Dataset entries:
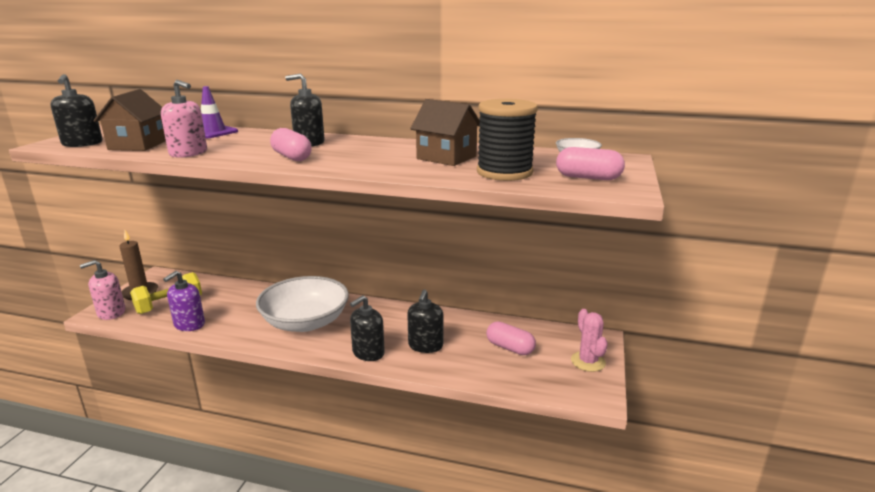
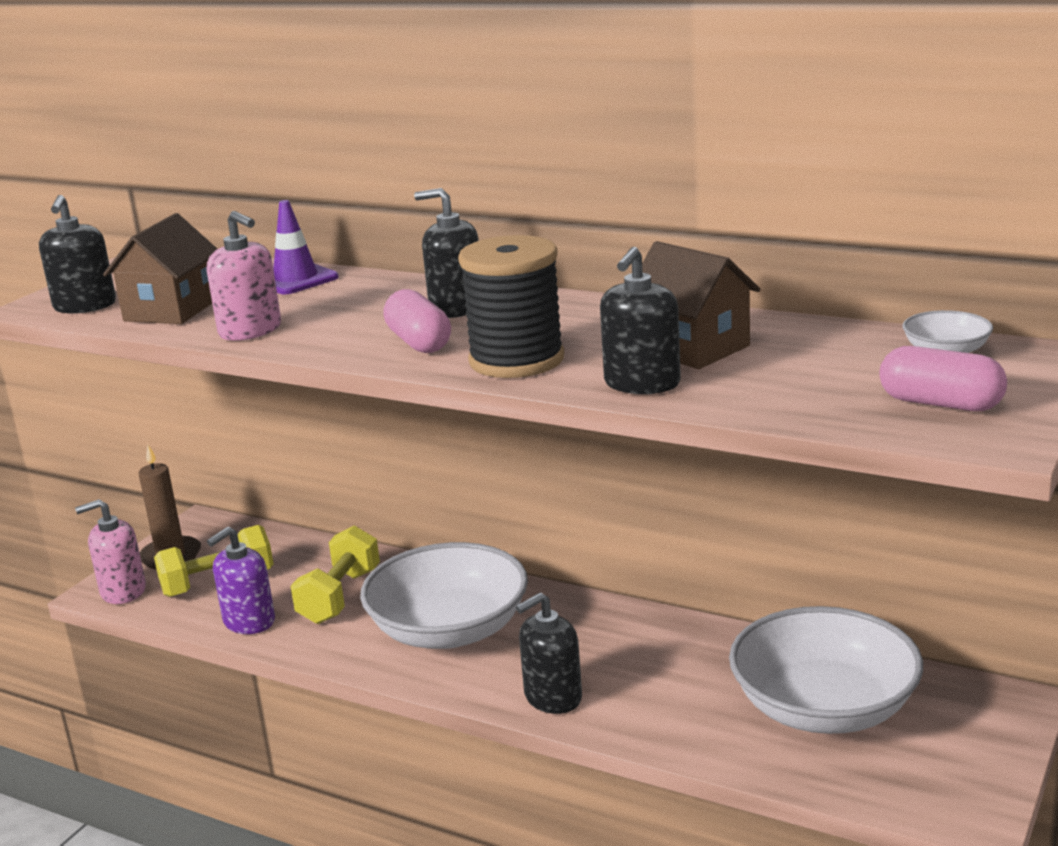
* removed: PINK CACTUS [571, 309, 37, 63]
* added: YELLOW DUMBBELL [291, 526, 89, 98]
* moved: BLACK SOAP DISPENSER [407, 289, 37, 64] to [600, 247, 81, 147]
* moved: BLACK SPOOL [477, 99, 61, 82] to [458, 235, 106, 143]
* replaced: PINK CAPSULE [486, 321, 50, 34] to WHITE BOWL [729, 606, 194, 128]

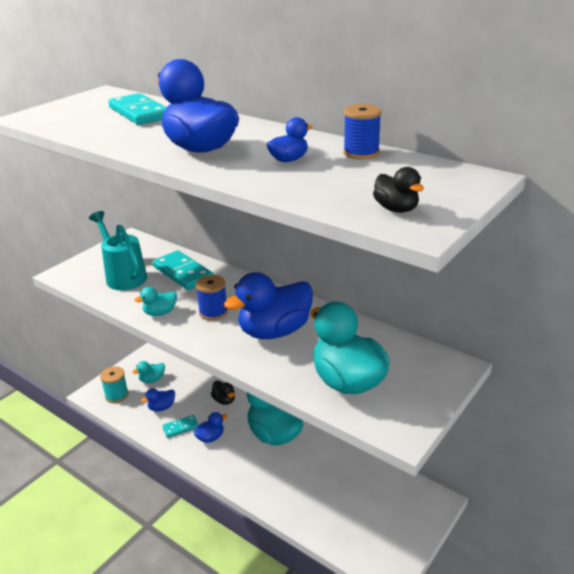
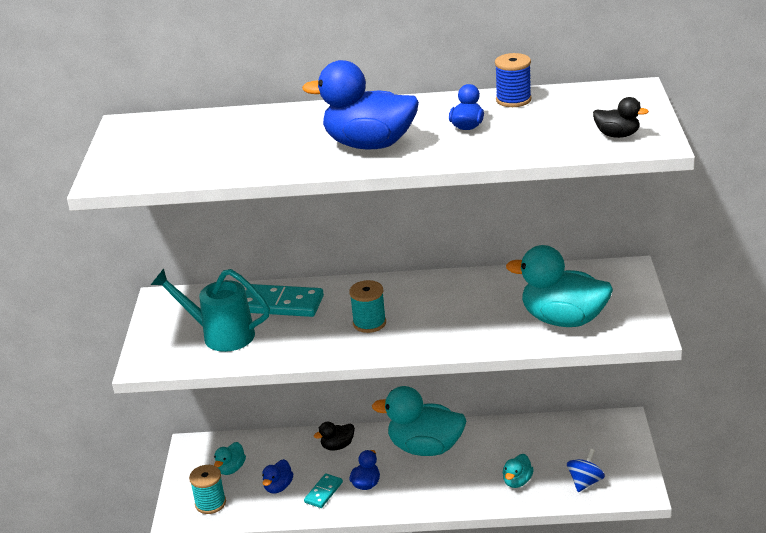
* removed: TURQUOISE DOMINO [108, 93, 59, 32]
* removed: BLUE DUCK [224, 272, 89, 67]
* added: BLUE SPINNING TOP [567, 449, 38, 43]
* moved: TURQUOISE DUCK [134, 287, 43, 29] to [503, 454, 31, 34]
* recoloured: BLUE SPOOL [196, 275, 32, 46] to TURQUOISE SPOOL [349, 280, 37, 53]
* turned: BLACK DUCK [211, 381, 24, 24] = [314, 422, 41, 29] 135 degrees clockwise

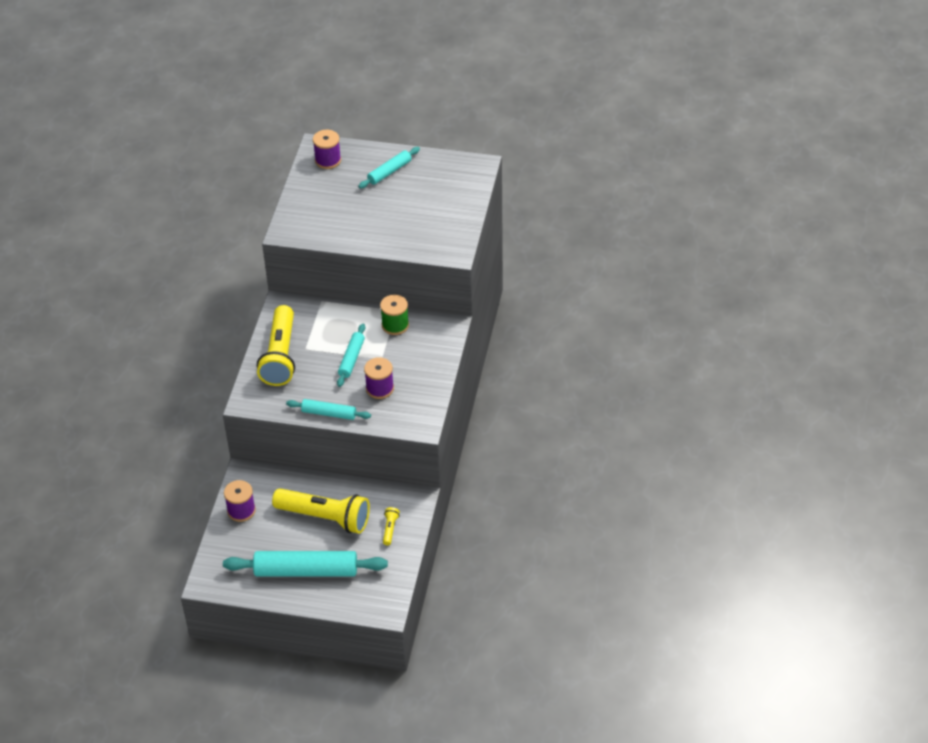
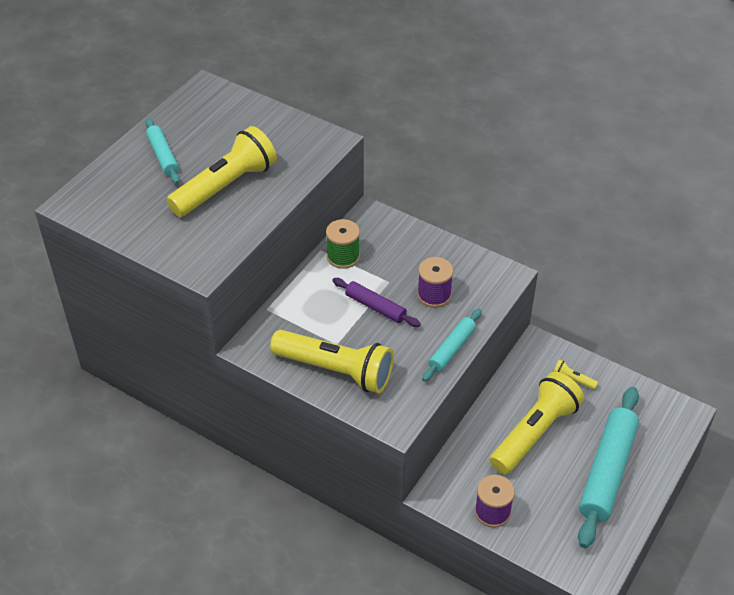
* removed: PURPLE SPOOL [313, 130, 28, 39]
* added: YELLOW FLASHLIGHT [167, 126, 110, 91]
* recoloured: TURQUOISE ROLLING PIN [337, 324, 28, 63] to PURPLE ROLLING PIN [332, 278, 89, 49]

§ **What to work on**
Copy word for word the lines above, starting at the line containing "235, 106, 143]" and ending at the line containing "126, 110, 91]", inclusive, with no pictures.

§ **Solution to this problem**
* moved: BLACK SPOOL [477, 99, 61, 82] to [458, 235, 106, 143]
* replaced: PINK CAPSULE [486, 321, 50, 34] to WHITE BOWL [729, 606, 194, 128]

* removed: TURQUOISE DOMINO [108, 93, 59, 32]
* removed: BLUE DUCK [224, 272, 89, 67]
* added: BLUE SPINNING TOP [567, 449, 38, 43]
* moved: TURQUOISE DUCK [134, 287, 43, 29] to [503, 454, 31, 34]
* recoloured: BLUE SPOOL [196, 275, 32, 46] to TURQUOISE SPOOL [349, 280, 37, 53]
* turned: BLACK DUCK [211, 381, 24, 24] = [314, 422, 41, 29] 135 degrees clockwise

* removed: PURPLE SPOOL [313, 130, 28, 39]
* added: YELLOW FLASHLIGHT [167, 126, 110, 91]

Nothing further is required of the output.